- **To do**: Please repeat these lines with "top-left" changed to "upper-left" and nothing else altered. Leave the pictures out of your answer.

- **Dataset records**:
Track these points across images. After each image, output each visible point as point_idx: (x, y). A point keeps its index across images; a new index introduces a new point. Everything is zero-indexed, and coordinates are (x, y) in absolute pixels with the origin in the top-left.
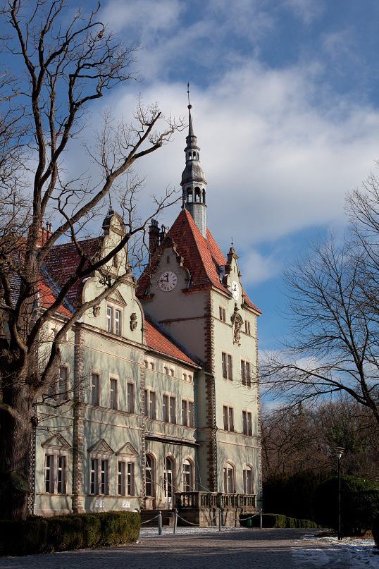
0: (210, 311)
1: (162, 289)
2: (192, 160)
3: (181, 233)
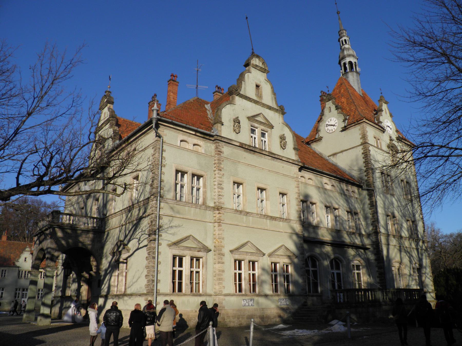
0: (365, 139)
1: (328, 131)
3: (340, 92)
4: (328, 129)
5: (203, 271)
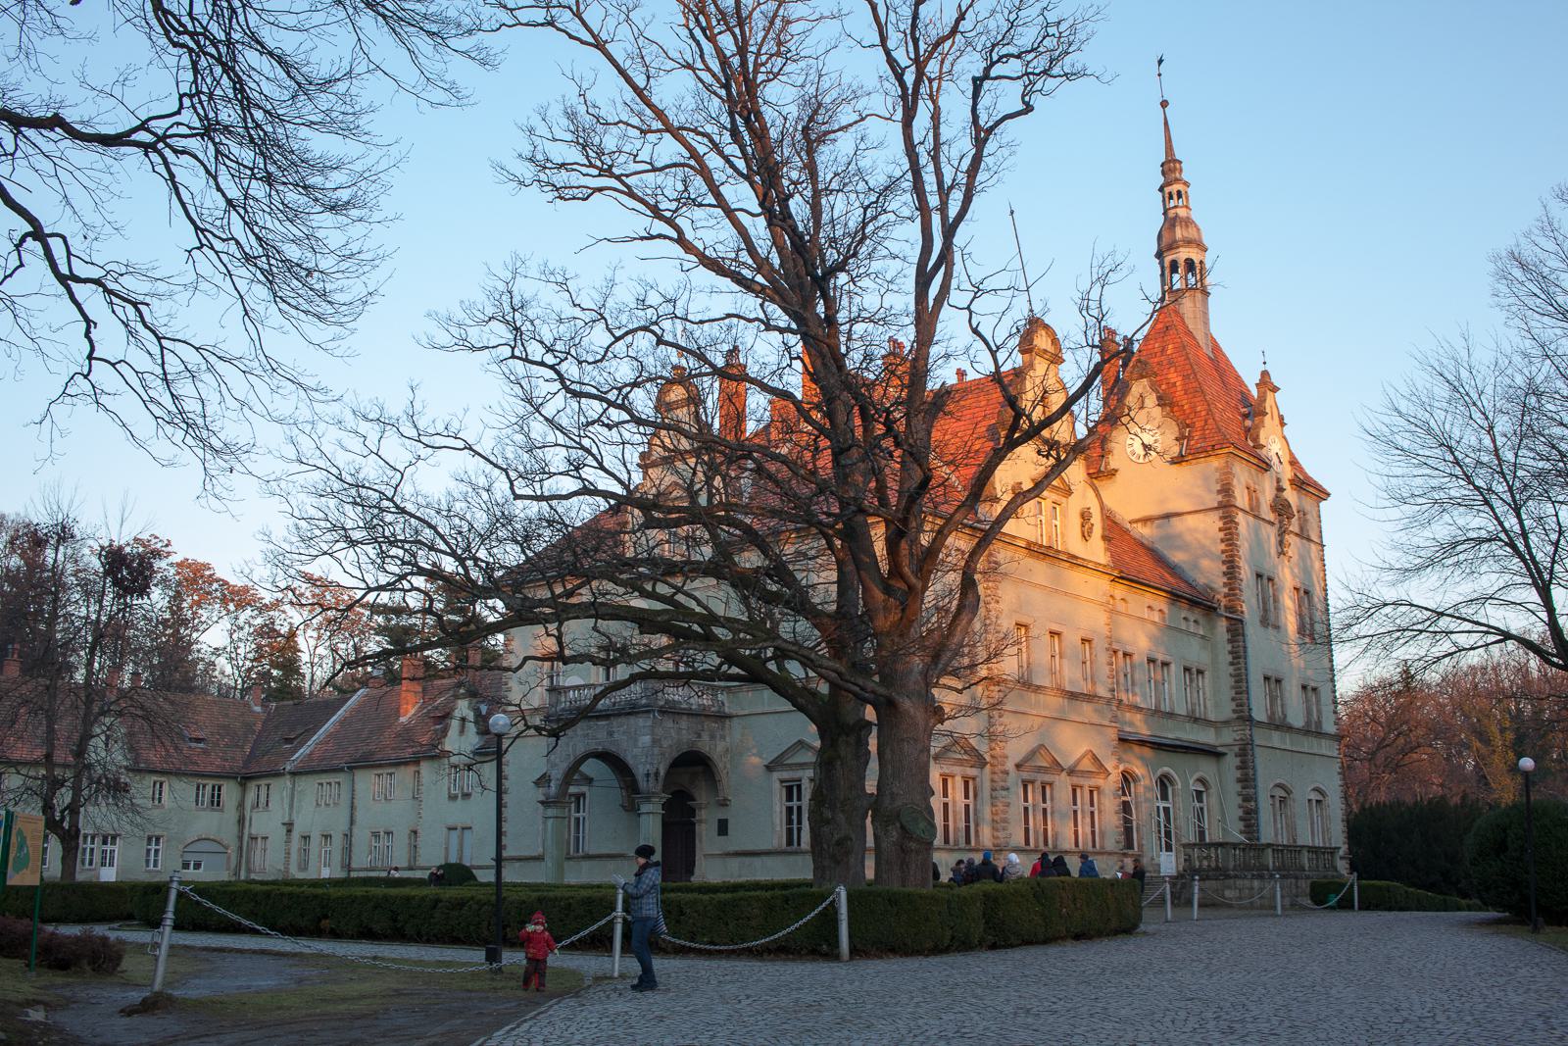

- **Complete answer**:
Track these points across images. After each image, output each visible point as point_idx: (x, y). A point keeps its index across images; a new index introduces a new point. Everything is zero-indexed, and coordinates are (x, y) in absolute pixels with the origin in the upper-left.
0: (210, 311)
1: (162, 289)
2: (192, 160)
3: (181, 233)
0: (365, 139)
1: (328, 131)
3: (340, 92)
4: (328, 129)
5: (203, 271)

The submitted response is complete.